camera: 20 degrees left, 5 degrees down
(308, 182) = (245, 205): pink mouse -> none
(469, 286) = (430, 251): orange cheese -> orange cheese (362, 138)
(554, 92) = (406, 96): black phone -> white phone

-*-*-

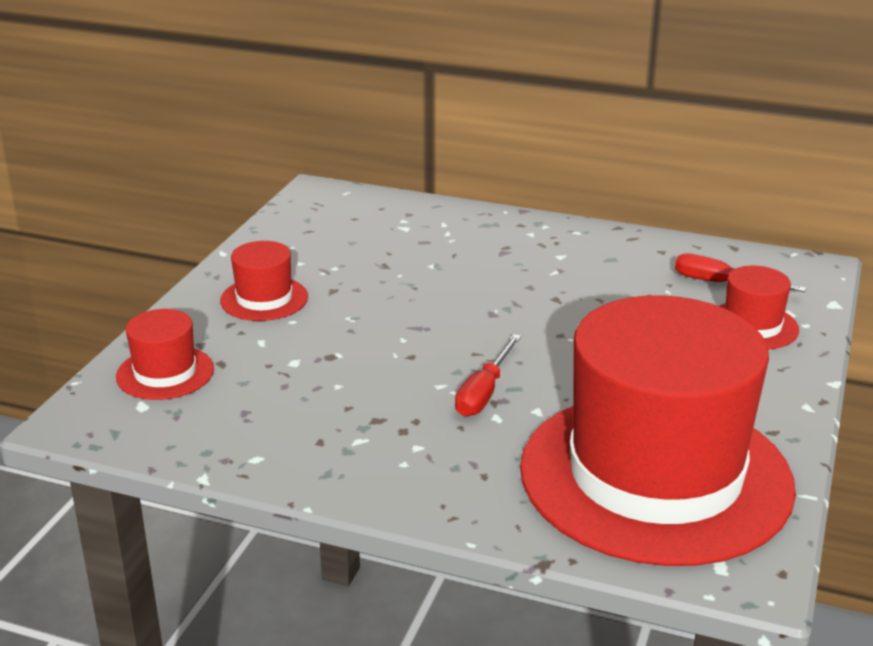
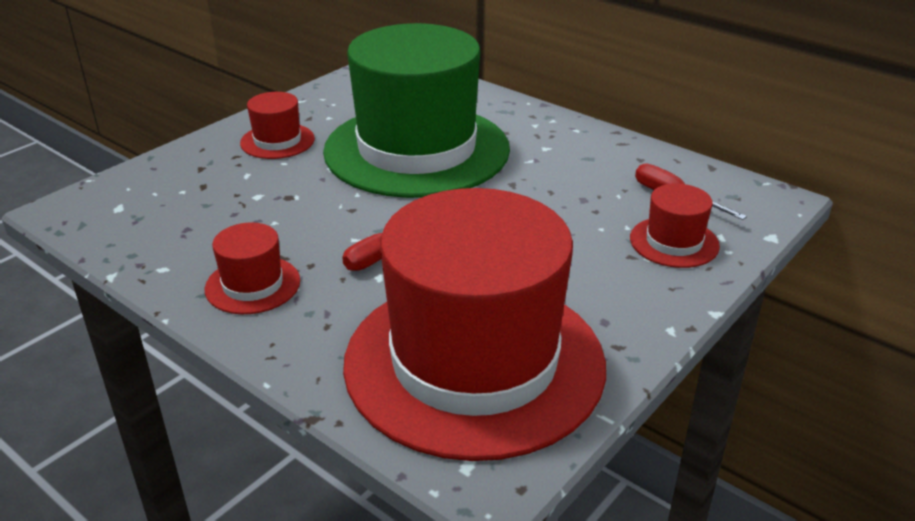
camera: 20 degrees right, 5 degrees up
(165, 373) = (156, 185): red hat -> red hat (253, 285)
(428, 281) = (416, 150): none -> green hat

-*-*-

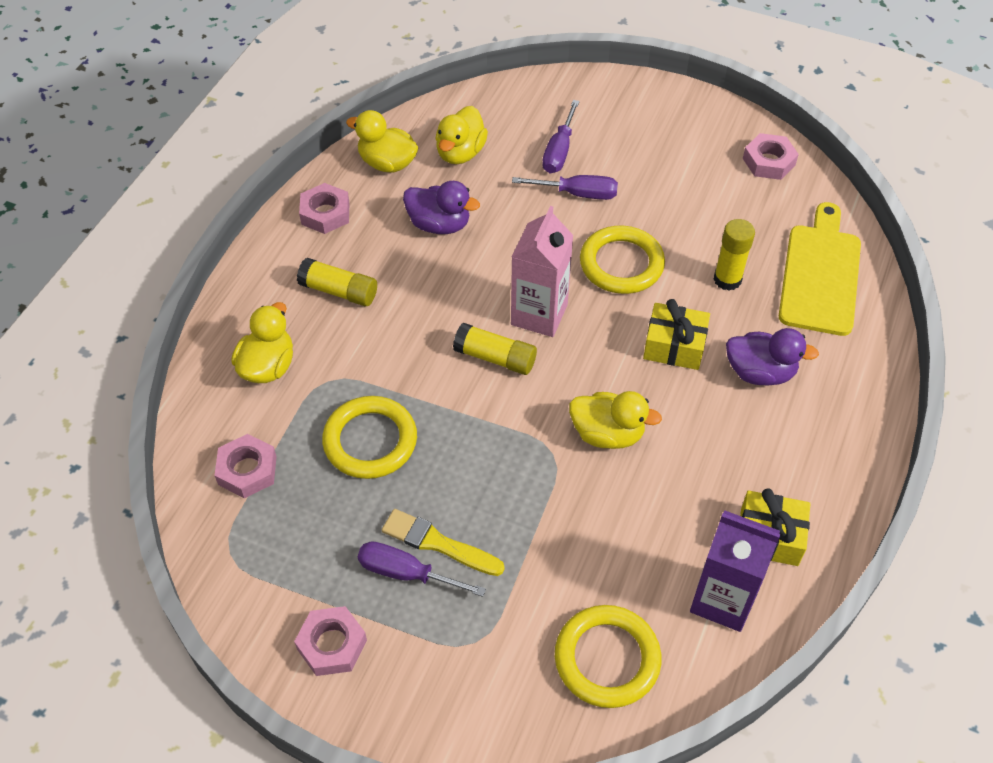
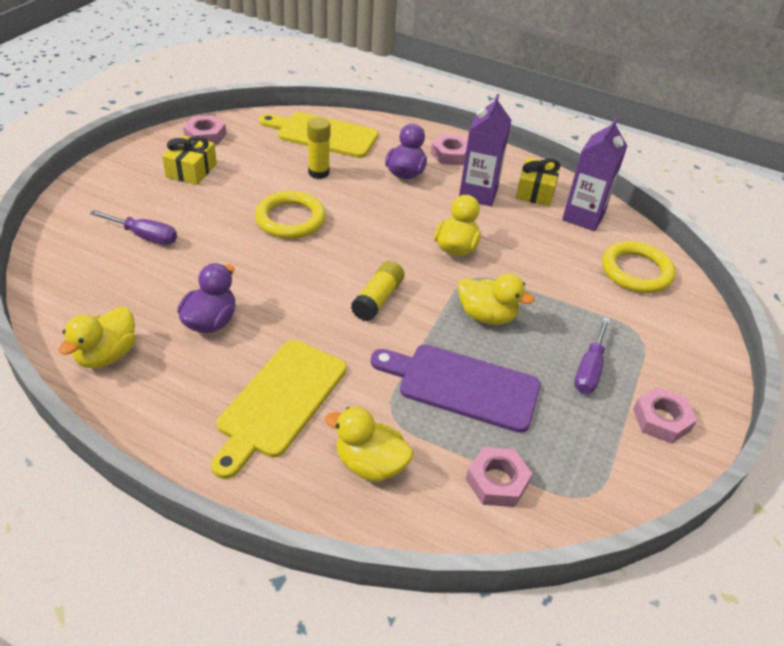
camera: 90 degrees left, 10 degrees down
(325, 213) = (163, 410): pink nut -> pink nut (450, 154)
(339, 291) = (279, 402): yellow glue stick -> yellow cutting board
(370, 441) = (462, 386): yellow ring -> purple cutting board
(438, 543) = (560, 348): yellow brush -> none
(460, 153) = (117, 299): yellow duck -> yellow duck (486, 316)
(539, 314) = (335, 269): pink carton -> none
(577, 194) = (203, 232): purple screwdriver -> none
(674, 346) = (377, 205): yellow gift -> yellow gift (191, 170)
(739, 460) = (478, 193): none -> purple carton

-*-*-

From the records above, give again exactly the lines running from the line with "(165, 373) = (156, 185): red" to the line with "(428, 281) = (416, 150): none -> green hat", inclusive.

(165, 373) = (156, 185): red hat -> red hat (253, 285)
(428, 281) = (416, 150): none -> green hat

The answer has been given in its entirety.